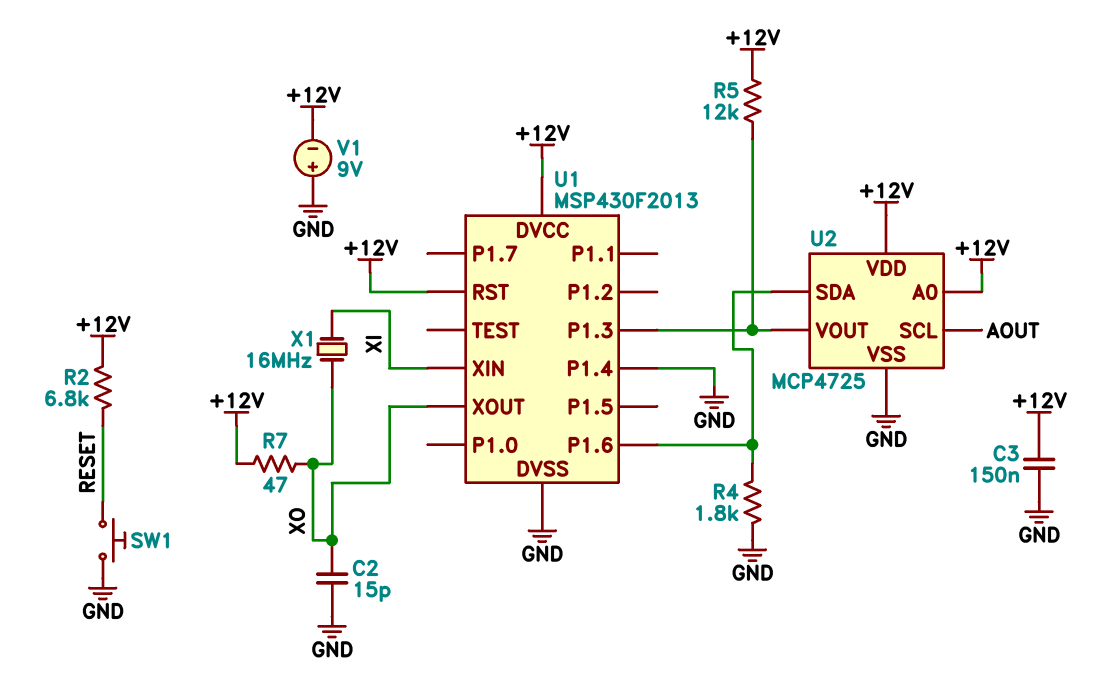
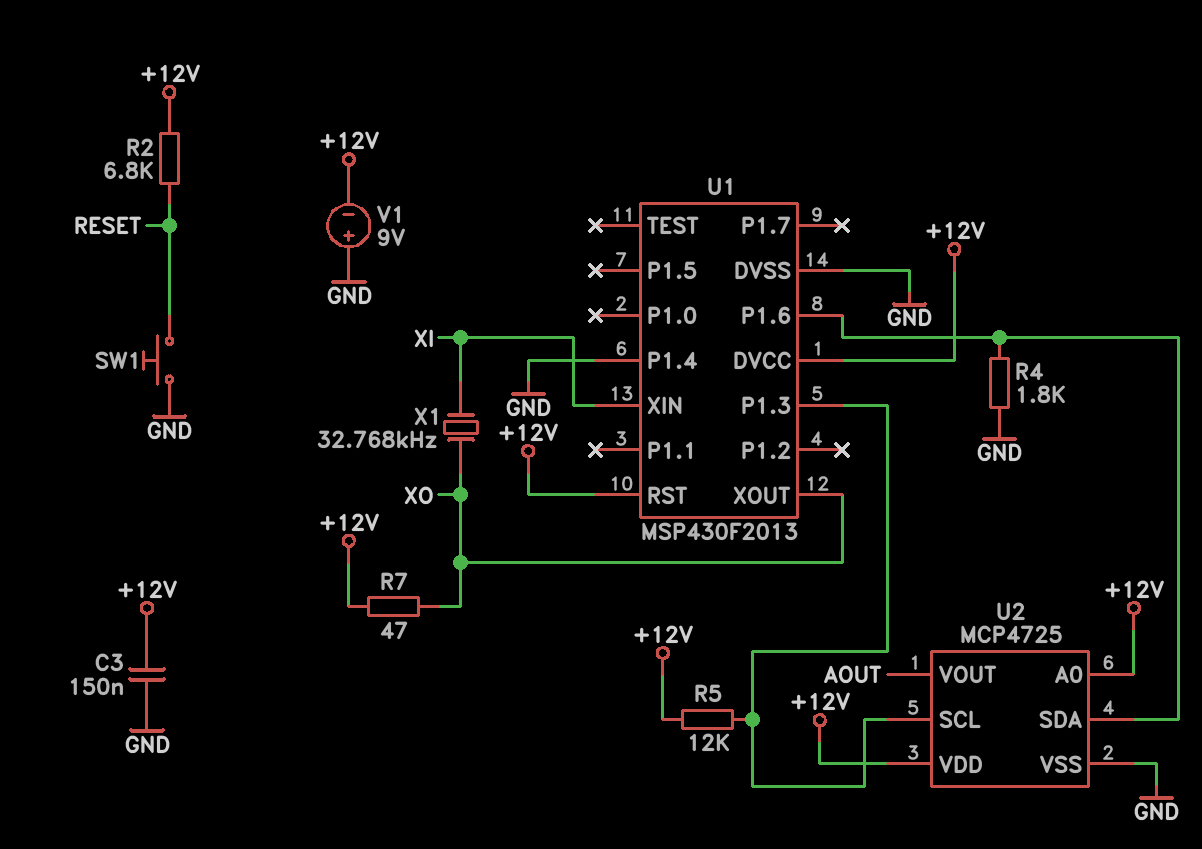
C2: 15pF (GND, XO) -> none
U2 pin SCL: AOUT -> U1/P1.3
U2 pin VOUT: U1/P1.3 -> AOUT
X1: 16MHz (XI, XO) -> 32.768kHz (XI, XO)

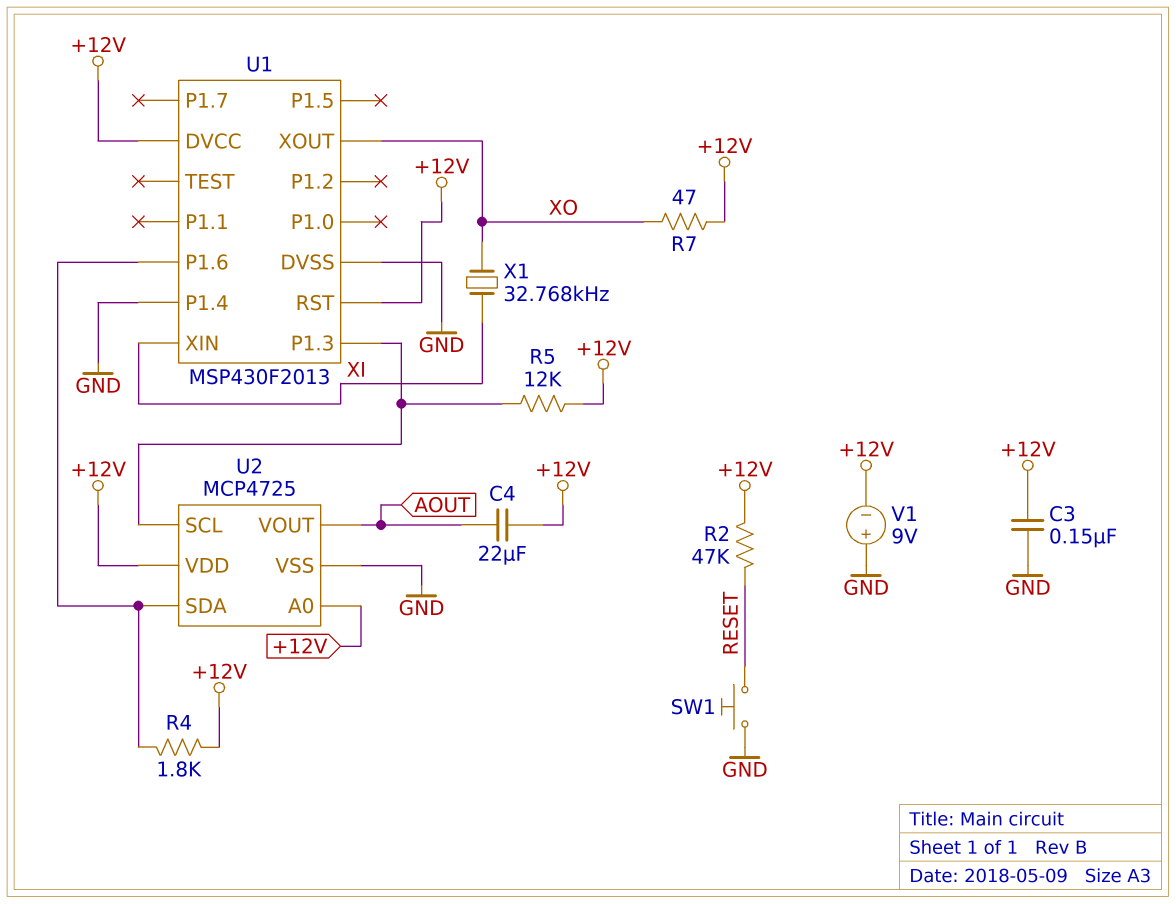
C4: none -> 22uF (+12V, AOUT)
R2: 6.8k (+12V, RESET) -> 47k (+12V, RESET)
R4: 1.8k (GND, U1/P1.6) -> 1.8k (+12V, U1/P1.6)

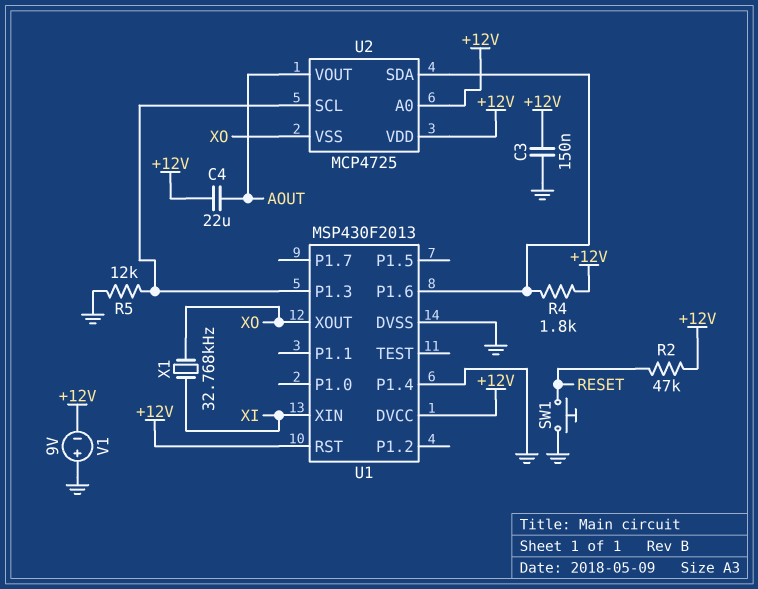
R5: 12k (+12V, U1/P1.3) -> 12k (GND, U1/P1.3)
R7: 47 (+12V, XO) -> none
U2 pin VSS: GND -> XO

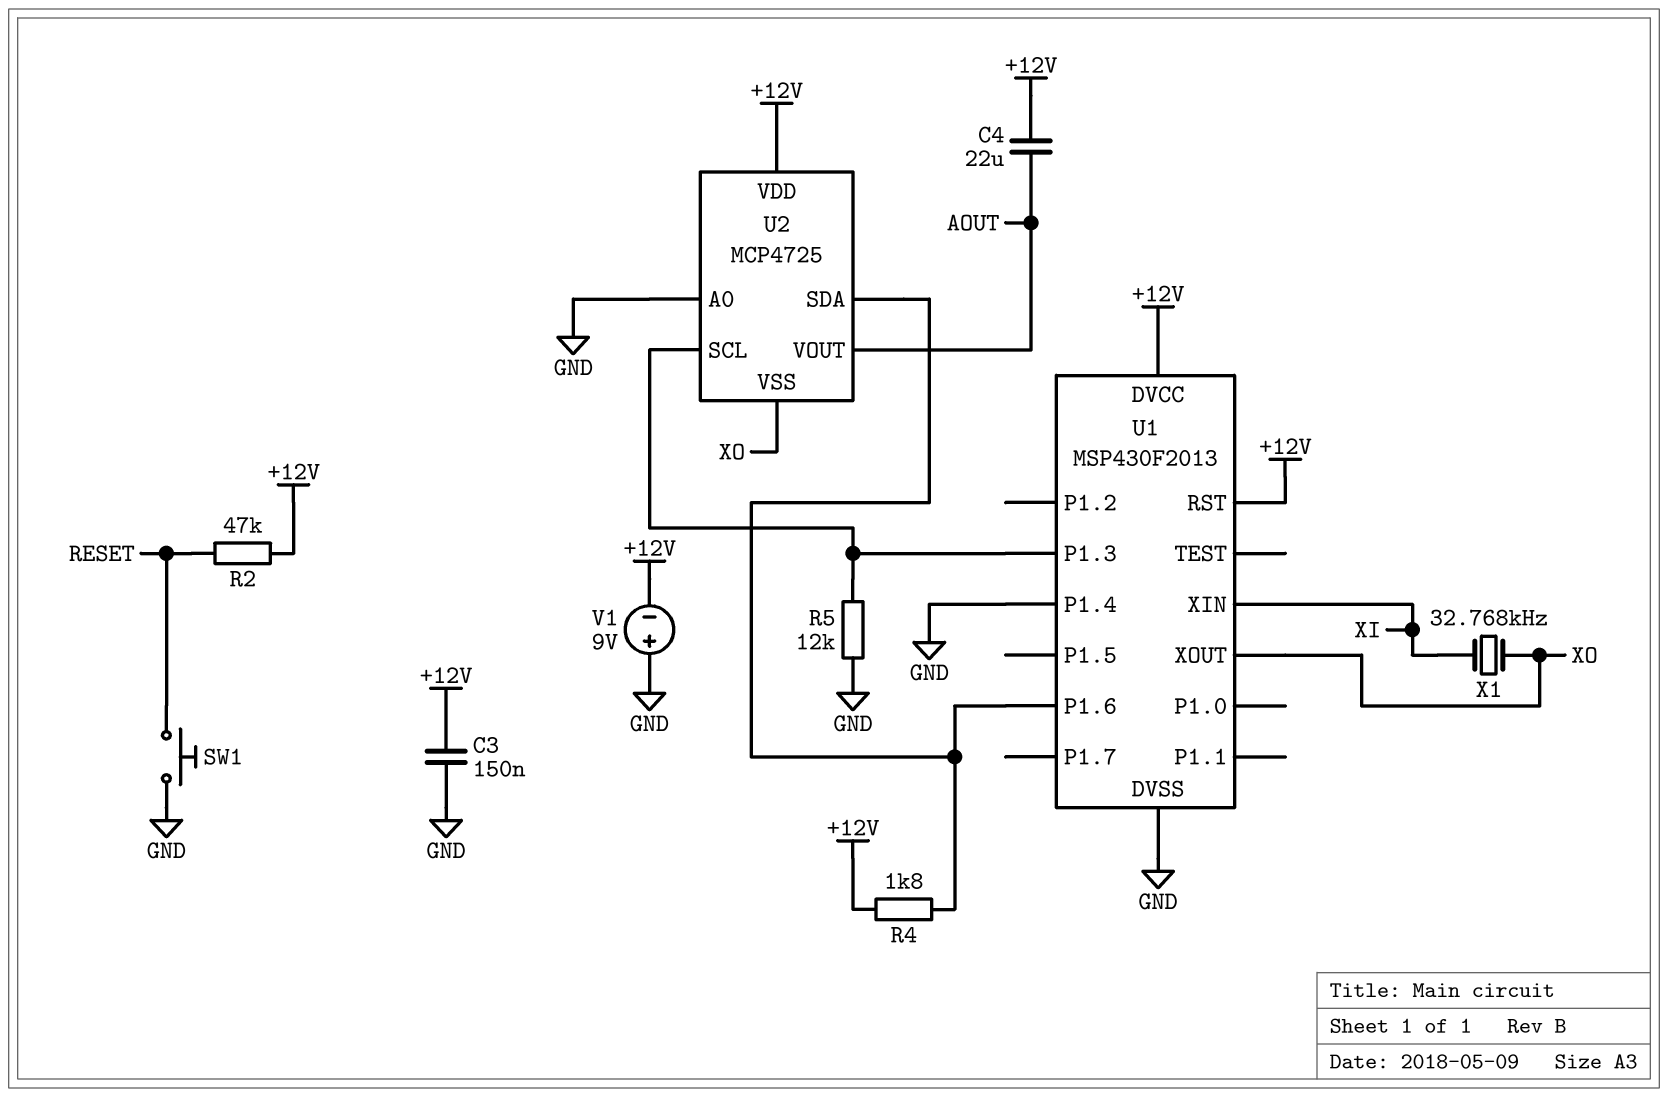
U2 pin A0: +12V -> GND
_ _ _ _ _
Task brief:
The output should hold only the lines from the one containing "R2: 6.8k (+12V, RESET) -> 47k (+12V, RESET)" through the last line of the listing, reproduced exactly, pictures omitted.

Answer to the problem:
R2: 6.8k (+12V, RESET) -> 47k (+12V, RESET)
R4: 1.8k (GND, U1/P1.6) -> 1.8k (+12V, U1/P1.6)

R5: 12k (+12V, U1/P1.3) -> 12k (GND, U1/P1.3)
R7: 47 (+12V, XO) -> none
U2 pin VSS: GND -> XO

U2 pin A0: +12V -> GND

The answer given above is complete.